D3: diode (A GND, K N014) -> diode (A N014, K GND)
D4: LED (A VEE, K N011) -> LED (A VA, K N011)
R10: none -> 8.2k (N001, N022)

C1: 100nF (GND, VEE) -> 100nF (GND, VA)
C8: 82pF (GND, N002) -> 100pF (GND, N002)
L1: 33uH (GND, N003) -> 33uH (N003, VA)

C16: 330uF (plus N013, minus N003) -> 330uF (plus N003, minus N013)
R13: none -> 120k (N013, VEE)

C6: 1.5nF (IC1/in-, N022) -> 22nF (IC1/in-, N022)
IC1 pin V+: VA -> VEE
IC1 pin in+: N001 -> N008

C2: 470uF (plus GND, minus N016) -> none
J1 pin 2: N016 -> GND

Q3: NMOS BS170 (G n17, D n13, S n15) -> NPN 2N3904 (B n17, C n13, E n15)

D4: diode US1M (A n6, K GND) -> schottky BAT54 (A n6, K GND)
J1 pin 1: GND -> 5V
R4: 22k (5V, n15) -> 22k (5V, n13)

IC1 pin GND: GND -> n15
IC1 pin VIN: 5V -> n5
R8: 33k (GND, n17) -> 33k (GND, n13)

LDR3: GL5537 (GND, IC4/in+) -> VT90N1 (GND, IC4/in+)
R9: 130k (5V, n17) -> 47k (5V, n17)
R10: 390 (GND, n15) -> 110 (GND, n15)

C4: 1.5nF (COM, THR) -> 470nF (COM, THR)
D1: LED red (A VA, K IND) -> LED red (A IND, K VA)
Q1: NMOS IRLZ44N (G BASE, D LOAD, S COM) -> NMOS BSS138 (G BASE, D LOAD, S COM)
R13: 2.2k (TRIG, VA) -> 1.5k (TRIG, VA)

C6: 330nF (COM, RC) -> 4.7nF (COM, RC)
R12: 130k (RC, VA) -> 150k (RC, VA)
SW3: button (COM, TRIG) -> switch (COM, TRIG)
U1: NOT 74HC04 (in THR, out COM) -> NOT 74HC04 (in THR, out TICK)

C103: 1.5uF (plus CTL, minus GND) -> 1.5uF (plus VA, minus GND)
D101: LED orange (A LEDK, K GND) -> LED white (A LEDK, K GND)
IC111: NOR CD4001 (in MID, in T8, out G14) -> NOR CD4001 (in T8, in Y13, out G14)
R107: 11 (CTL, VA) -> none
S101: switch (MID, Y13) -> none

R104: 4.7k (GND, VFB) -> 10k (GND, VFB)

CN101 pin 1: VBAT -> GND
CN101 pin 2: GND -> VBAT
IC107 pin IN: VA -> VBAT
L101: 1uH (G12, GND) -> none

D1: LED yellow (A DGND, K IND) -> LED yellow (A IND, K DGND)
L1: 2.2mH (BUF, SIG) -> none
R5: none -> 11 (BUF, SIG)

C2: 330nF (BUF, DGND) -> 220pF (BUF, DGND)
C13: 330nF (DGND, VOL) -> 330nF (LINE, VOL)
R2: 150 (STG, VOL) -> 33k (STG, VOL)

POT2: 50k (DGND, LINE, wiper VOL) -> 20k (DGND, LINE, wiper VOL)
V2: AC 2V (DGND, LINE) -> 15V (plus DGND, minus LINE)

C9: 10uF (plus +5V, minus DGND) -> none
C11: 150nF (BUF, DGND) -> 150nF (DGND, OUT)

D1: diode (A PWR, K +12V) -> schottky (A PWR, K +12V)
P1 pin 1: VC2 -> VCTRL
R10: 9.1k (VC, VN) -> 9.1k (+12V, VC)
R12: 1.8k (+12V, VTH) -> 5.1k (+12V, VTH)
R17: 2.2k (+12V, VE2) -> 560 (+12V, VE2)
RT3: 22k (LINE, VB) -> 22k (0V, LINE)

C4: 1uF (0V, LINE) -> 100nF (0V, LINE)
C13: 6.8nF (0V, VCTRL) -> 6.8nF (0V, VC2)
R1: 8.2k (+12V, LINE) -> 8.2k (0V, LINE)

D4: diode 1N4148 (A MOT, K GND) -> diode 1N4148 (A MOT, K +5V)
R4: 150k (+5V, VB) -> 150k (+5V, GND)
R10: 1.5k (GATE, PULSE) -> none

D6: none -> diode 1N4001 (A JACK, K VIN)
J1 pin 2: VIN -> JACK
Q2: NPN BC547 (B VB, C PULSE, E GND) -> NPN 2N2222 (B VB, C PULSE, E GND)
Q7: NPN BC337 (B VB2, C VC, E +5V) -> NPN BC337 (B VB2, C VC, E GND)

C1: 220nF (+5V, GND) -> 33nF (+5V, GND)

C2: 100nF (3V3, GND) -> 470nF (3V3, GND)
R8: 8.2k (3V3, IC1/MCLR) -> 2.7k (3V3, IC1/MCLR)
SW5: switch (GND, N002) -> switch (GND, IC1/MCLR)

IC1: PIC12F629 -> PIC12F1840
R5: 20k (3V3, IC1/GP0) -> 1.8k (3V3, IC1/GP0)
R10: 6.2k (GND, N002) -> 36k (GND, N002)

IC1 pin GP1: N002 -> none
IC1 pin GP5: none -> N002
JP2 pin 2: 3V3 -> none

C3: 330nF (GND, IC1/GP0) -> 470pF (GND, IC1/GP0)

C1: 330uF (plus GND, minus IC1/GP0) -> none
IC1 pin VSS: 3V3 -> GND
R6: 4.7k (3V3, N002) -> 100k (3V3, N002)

To do
From the data above, copy every line where "schottky" appears.

Response to this exercise
D4: diode US1M (A n6, K GND) -> schottky BAT54 (A n6, K GND)
D1: diode (A PWR, K +12V) -> schottky (A PWR, K +12V)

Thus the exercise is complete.